(What is required)
Leave out pictures; repeat exactly the lines from the "R6: 39k (+9V, SIG28) -> 10k (+9V, SIG28)" line through the last of the data below.

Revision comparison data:
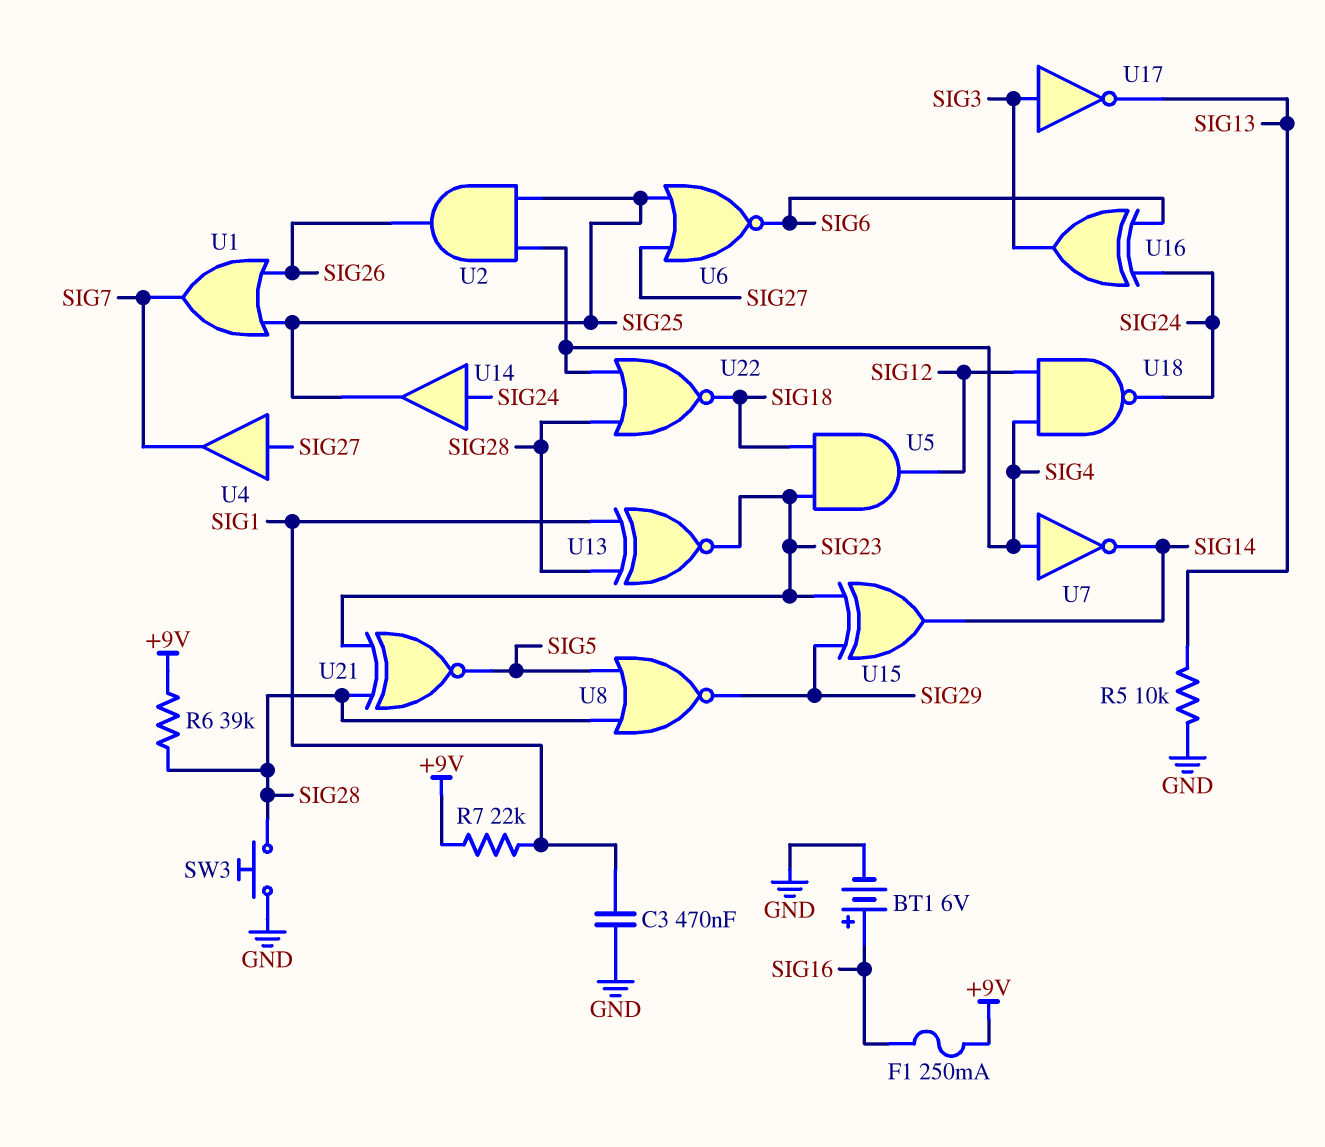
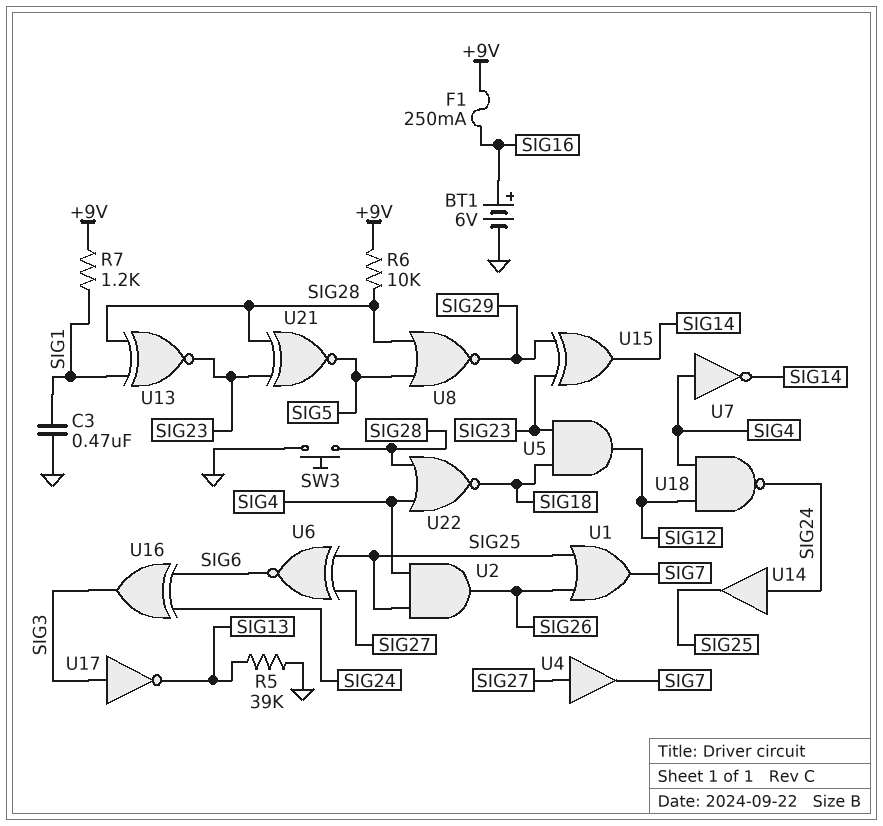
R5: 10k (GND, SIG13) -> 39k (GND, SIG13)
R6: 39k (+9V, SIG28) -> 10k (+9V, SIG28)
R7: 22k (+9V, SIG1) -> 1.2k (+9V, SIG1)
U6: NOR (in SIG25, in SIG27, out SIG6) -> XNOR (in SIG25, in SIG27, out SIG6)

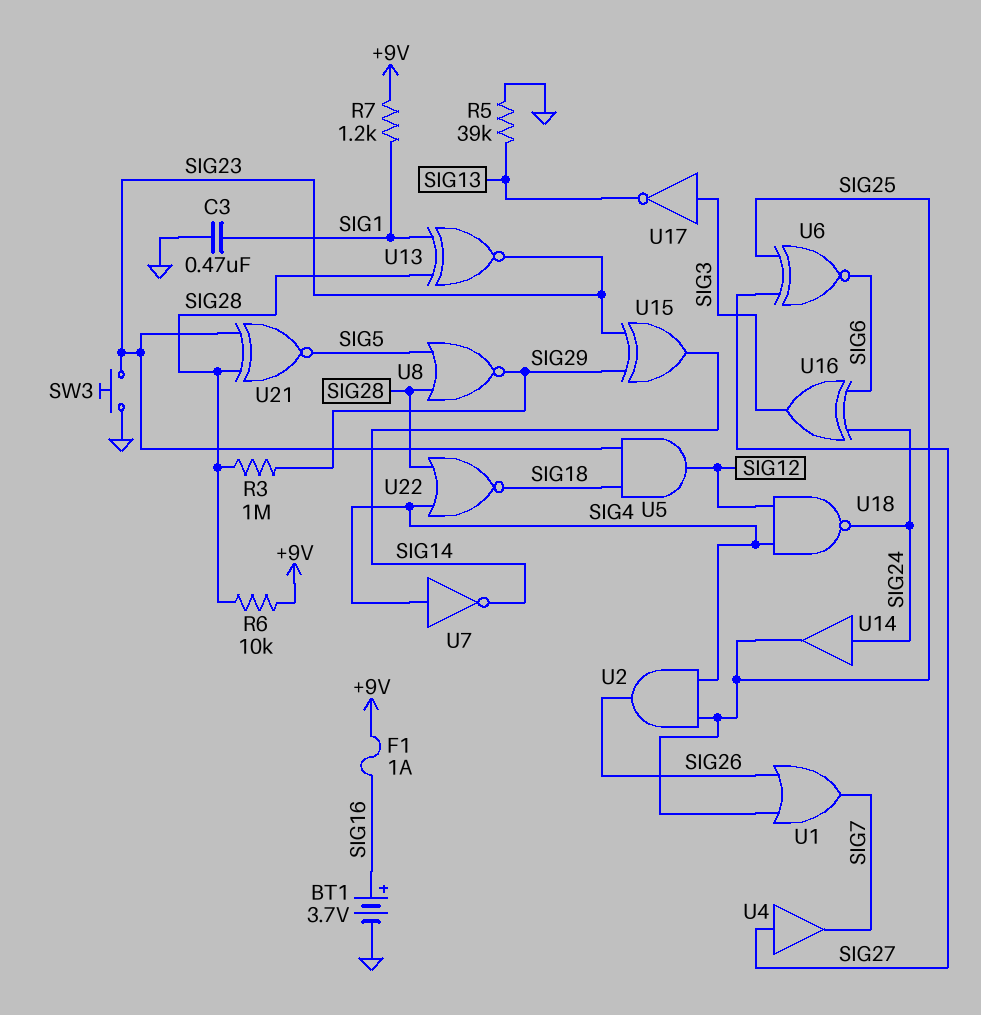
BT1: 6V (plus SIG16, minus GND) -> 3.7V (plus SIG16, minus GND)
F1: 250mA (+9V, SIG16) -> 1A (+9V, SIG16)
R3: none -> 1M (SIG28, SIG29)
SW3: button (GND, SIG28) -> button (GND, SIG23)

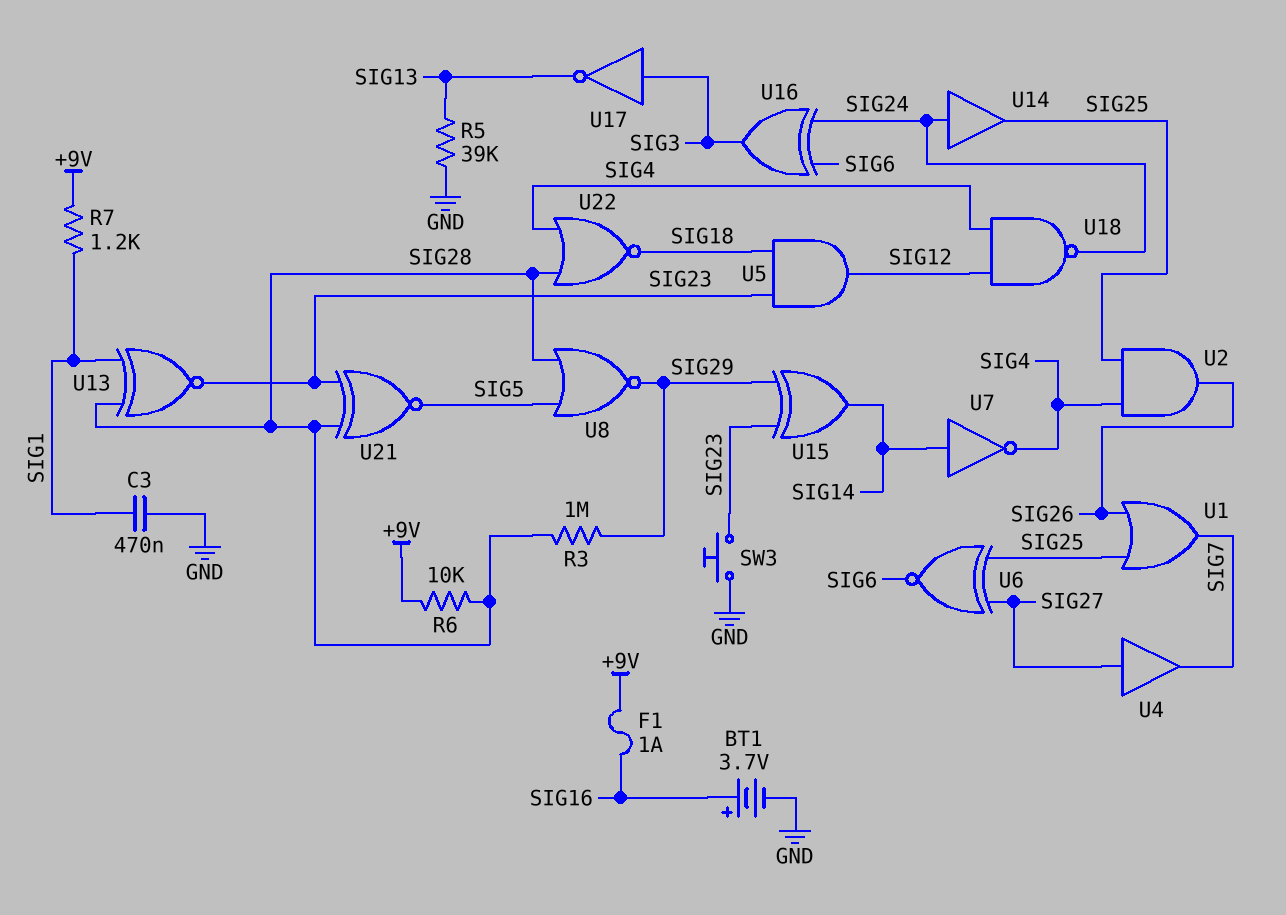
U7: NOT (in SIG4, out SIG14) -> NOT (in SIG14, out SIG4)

(Response)
R6: 39k (+9V, SIG28) -> 10k (+9V, SIG28)
R7: 22k (+9V, SIG1) -> 1.2k (+9V, SIG1)
U6: NOR (in SIG25, in SIG27, out SIG6) -> XNOR (in SIG25, in SIG27, out SIG6)

BT1: 6V (plus SIG16, minus GND) -> 3.7V (plus SIG16, minus GND)
F1: 250mA (+9V, SIG16) -> 1A (+9V, SIG16)
R3: none -> 1M (SIG28, SIG29)
SW3: button (GND, SIG28) -> button (GND, SIG23)

U7: NOT (in SIG4, out SIG14) -> NOT (in SIG14, out SIG4)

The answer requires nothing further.